***** DATA FOR REVIEW

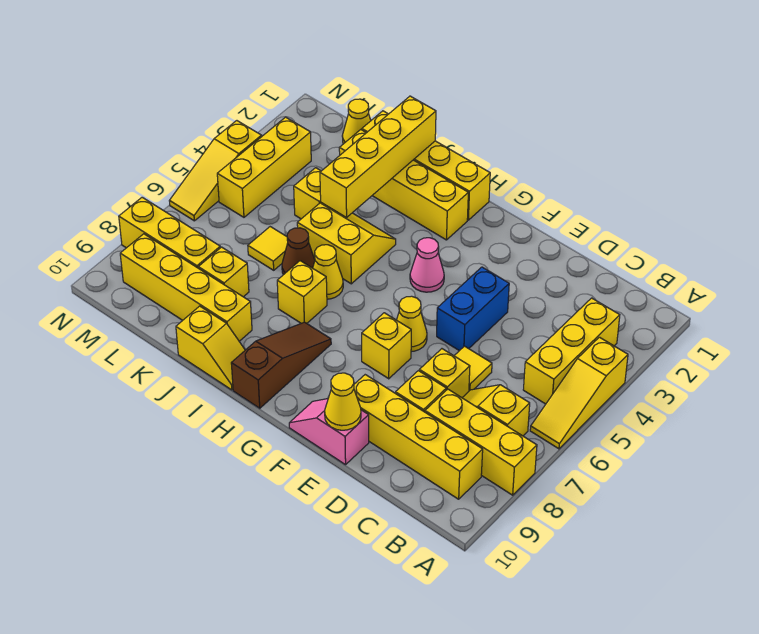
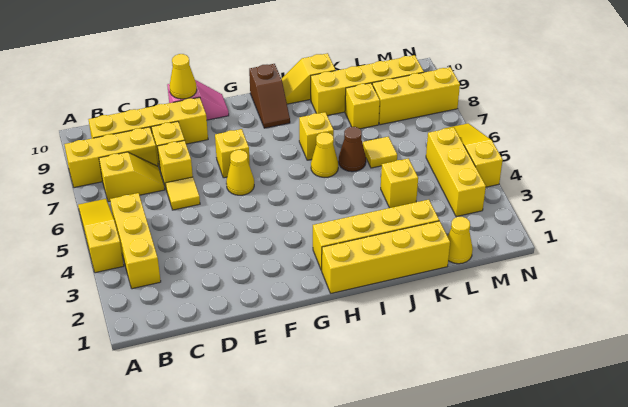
blue brick E4:E5 level 1 -> none
pink cone G4 level 1 -> none
brown slope H8:H10 level 1 top 10 -> brown slope H9:H10 level 1 top 10
yellow slope I4:J5 level 1 top 5 -> none
yellow brick J1:J4 level 2 -> none

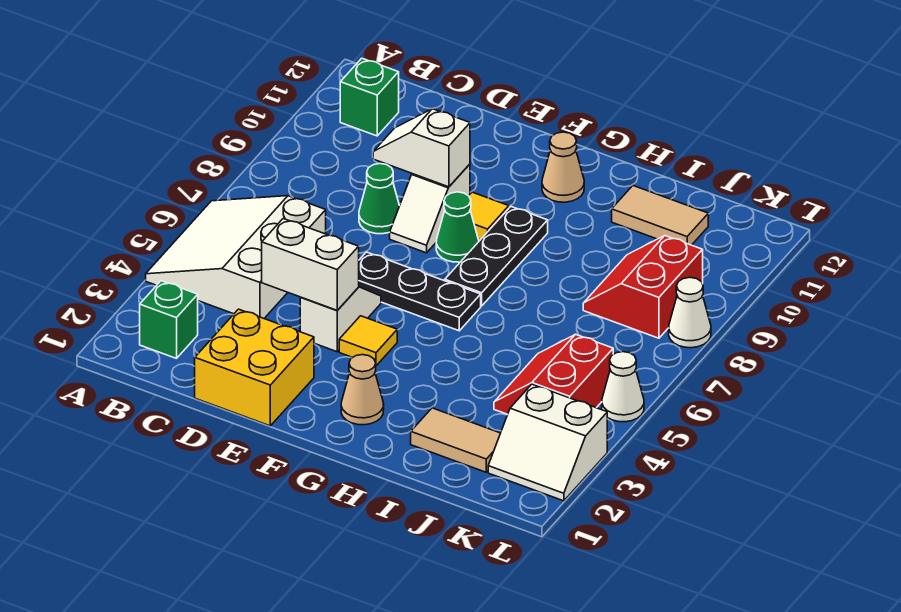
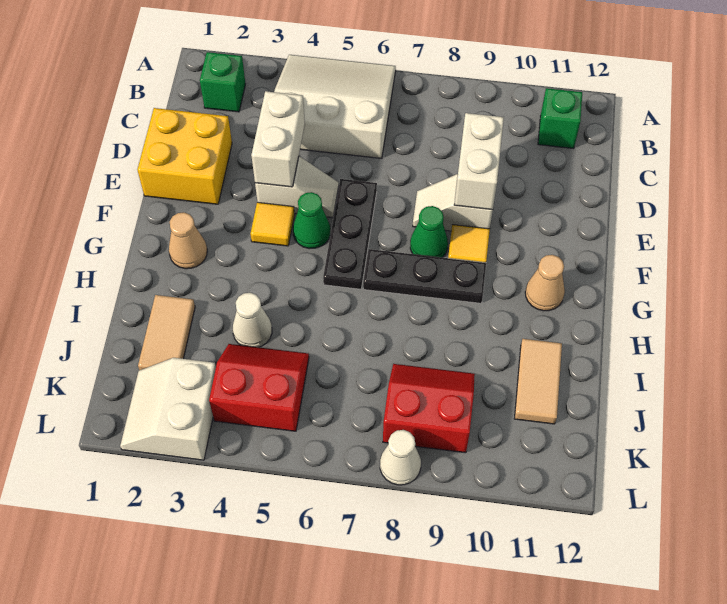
green cone D8 level 1 -> green cone F5 level 1
white slope D9:E9 level 2 top E -> white brick D9:E9 level 2
white cone L5 level 1 -> white cone I4 level 1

**********

> ASSIGNMENT: What you return should be only the lines from the line with "yellow brick J1:J4 level 2 -> none" through the last line of the listing above, exactly, both ends included, pictures excluded.

> ANSWER TO THE EXERCISE:
yellow brick J1:J4 level 2 -> none

green cone D8 level 1 -> green cone F5 level 1
white slope D9:E9 level 2 top E -> white brick D9:E9 level 2
white cone L5 level 1 -> white cone I4 level 1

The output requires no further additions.